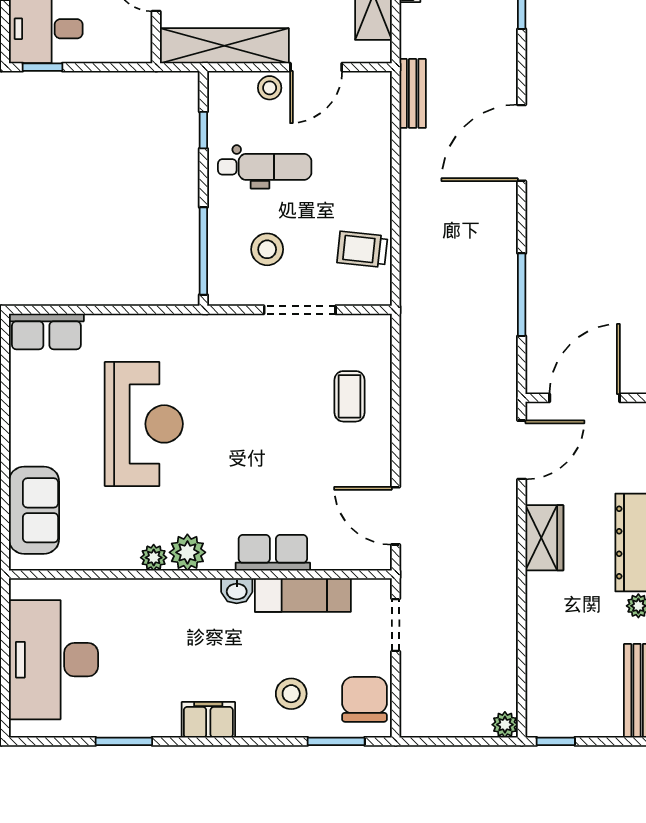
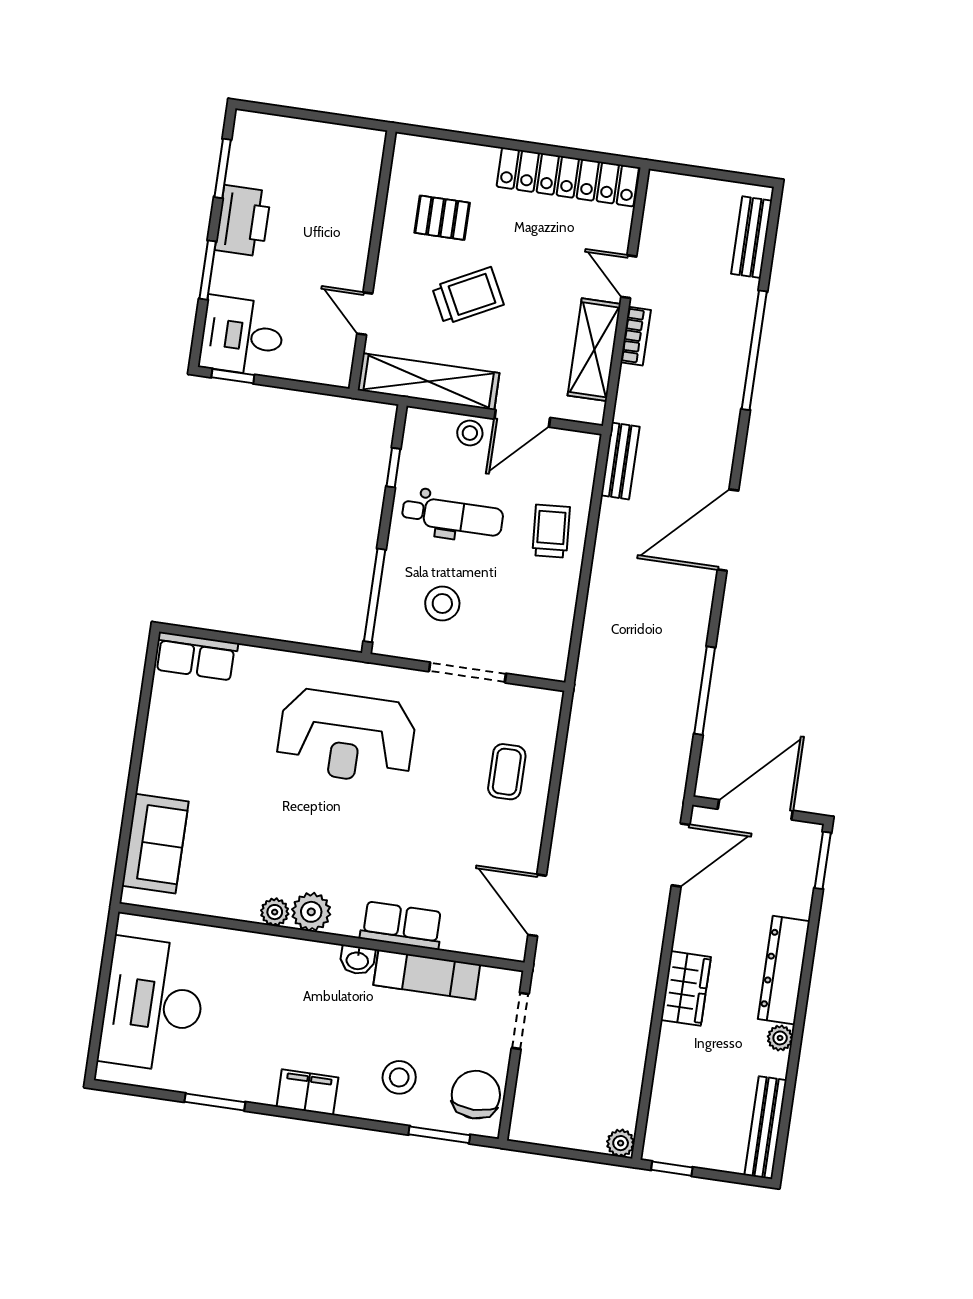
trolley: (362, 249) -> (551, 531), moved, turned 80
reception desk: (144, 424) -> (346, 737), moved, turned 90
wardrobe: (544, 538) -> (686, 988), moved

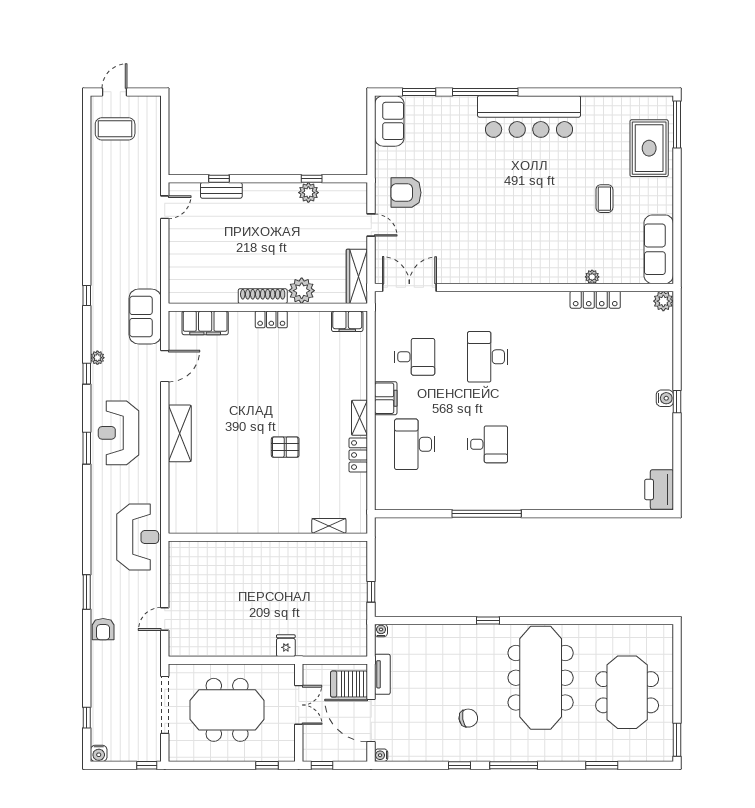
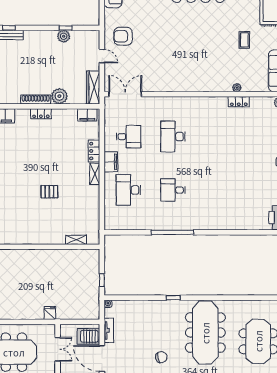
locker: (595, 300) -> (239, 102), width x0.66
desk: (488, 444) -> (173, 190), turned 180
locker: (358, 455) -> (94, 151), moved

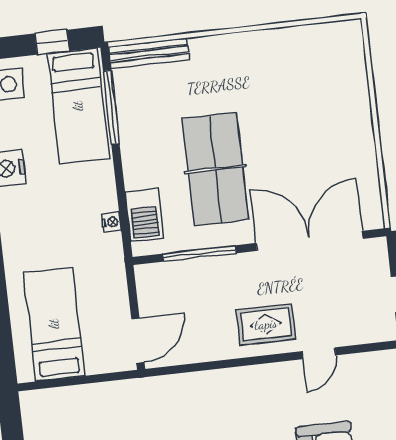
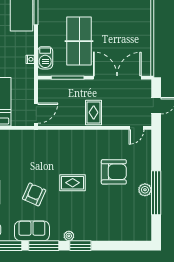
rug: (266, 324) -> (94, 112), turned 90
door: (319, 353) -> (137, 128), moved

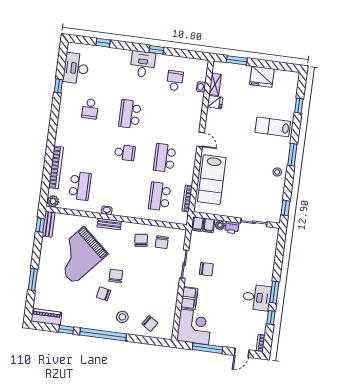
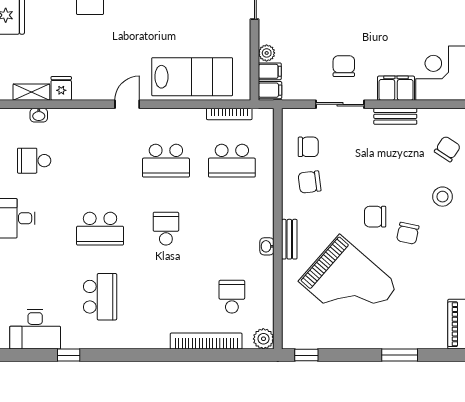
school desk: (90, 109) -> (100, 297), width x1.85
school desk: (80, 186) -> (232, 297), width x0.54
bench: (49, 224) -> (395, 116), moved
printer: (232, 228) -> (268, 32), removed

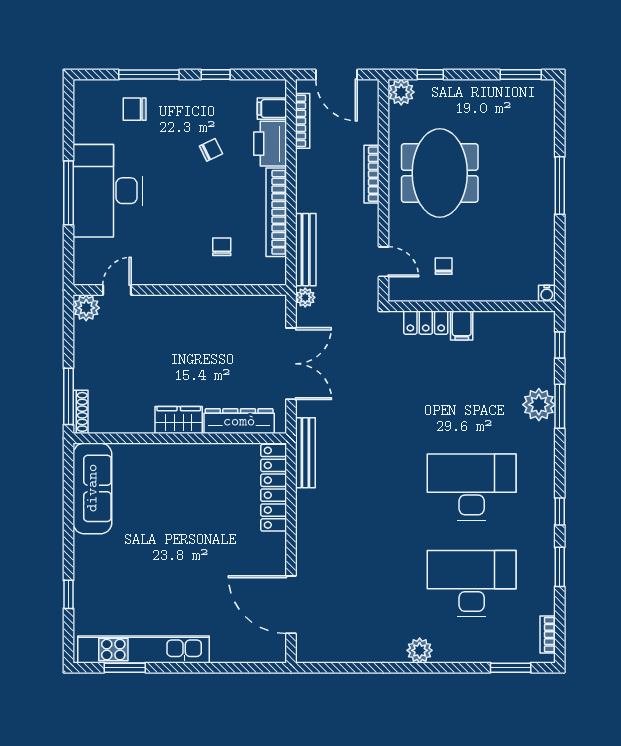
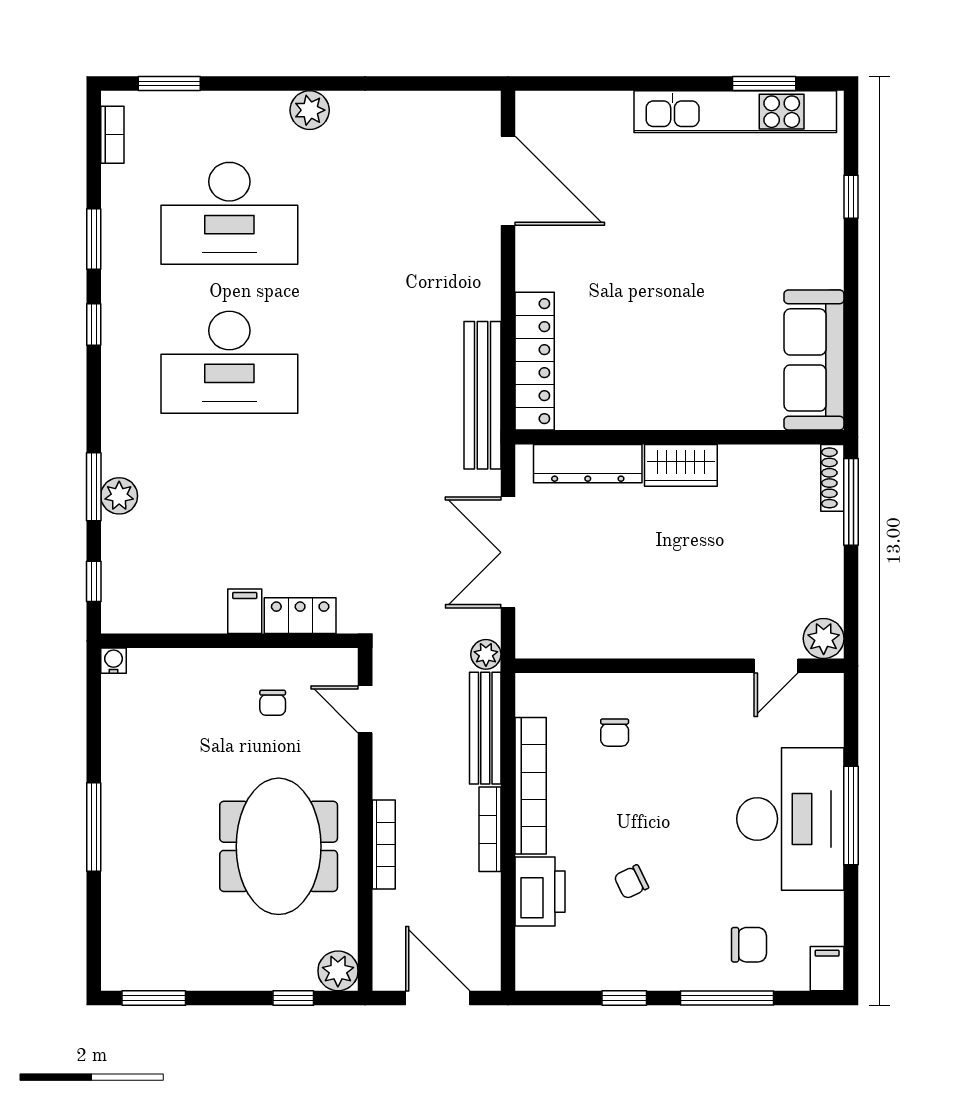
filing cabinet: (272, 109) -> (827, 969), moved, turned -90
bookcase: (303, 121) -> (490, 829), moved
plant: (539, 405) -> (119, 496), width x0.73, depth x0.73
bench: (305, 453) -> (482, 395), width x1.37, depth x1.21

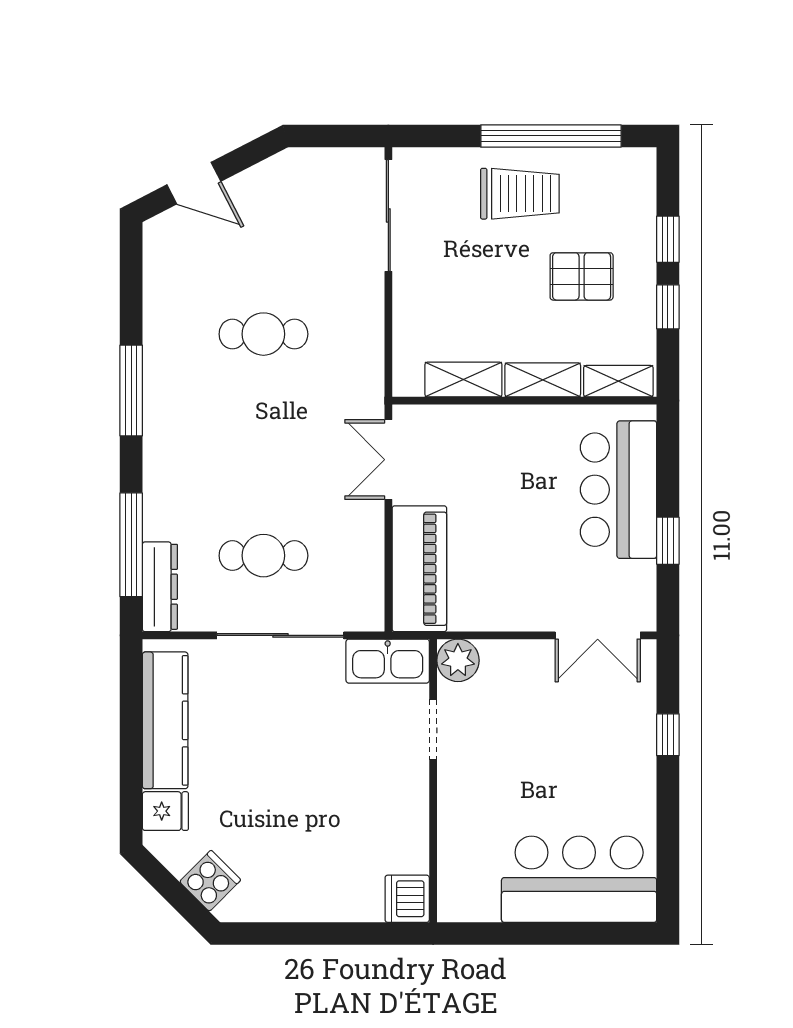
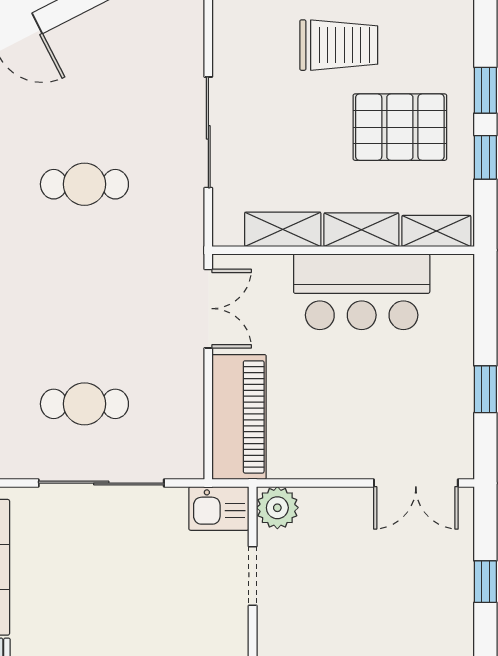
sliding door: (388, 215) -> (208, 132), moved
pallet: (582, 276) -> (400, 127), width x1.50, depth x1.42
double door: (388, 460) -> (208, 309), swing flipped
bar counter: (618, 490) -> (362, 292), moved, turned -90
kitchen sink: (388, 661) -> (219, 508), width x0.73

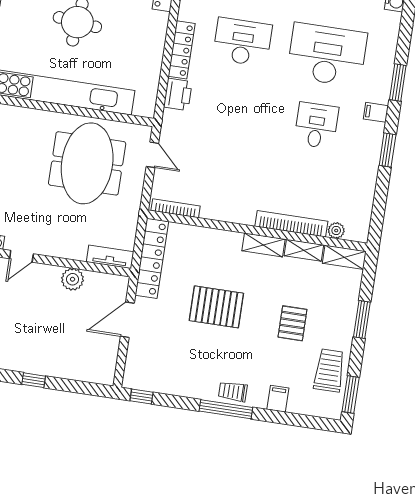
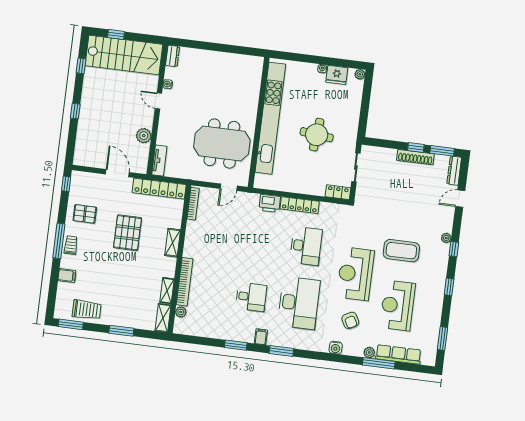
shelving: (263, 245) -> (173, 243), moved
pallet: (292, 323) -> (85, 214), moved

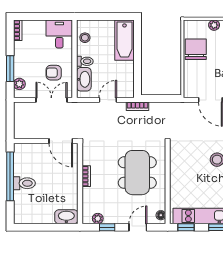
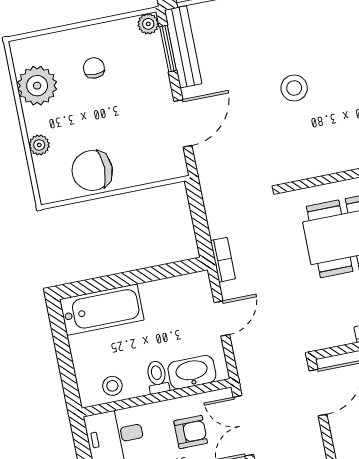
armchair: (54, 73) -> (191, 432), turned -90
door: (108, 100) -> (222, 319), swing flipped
========================================
**TASK PROMPT:** Each record must be quoted in full and exactly. Do not include the pictures.

**ANSWER AREA:**
trolley: (362, 249) -> (551, 531), moved, turned 80
reception desk: (144, 424) -> (346, 737), moved, turned 90
wardrobe: (544, 538) -> (686, 988), moved

locker: (595, 300) -> (239, 102), width x0.66
desk: (488, 444) -> (173, 190), turned 180
locker: (358, 455) -> (94, 151), moved

rug: (266, 324) -> (94, 112), turned 90
door: (319, 353) -> (137, 128), moved

school desk: (90, 109) -> (100, 297), width x1.85
school desk: (80, 186) -> (232, 297), width x0.54
bench: (49, 224) -> (395, 116), moved
printer: (232, 228) -> (268, 32), removed

filing cabinet: (272, 109) -> (827, 969), moved, turned -90
bookcase: (303, 121) -> (490, 829), moved
plant: (539, 405) -> (119, 496), width x0.73, depth x0.73
bench: (305, 453) -> (482, 395), width x1.37, depth x1.21

sliding door: (388, 215) -> (208, 132), moved
pallet: (582, 276) -> (400, 127), width x1.50, depth x1.42
double door: (388, 460) -> (208, 309), swing flipped
bar counter: (618, 490) -> (362, 292), moved, turned -90
kitchen sink: (388, 661) -> (219, 508), width x0.73

shelving: (263, 245) -> (173, 243), moved
pallet: (292, 323) -> (85, 214), moved

armchair: (54, 73) -> (191, 432), turned -90
door: (108, 100) -> (222, 319), swing flipped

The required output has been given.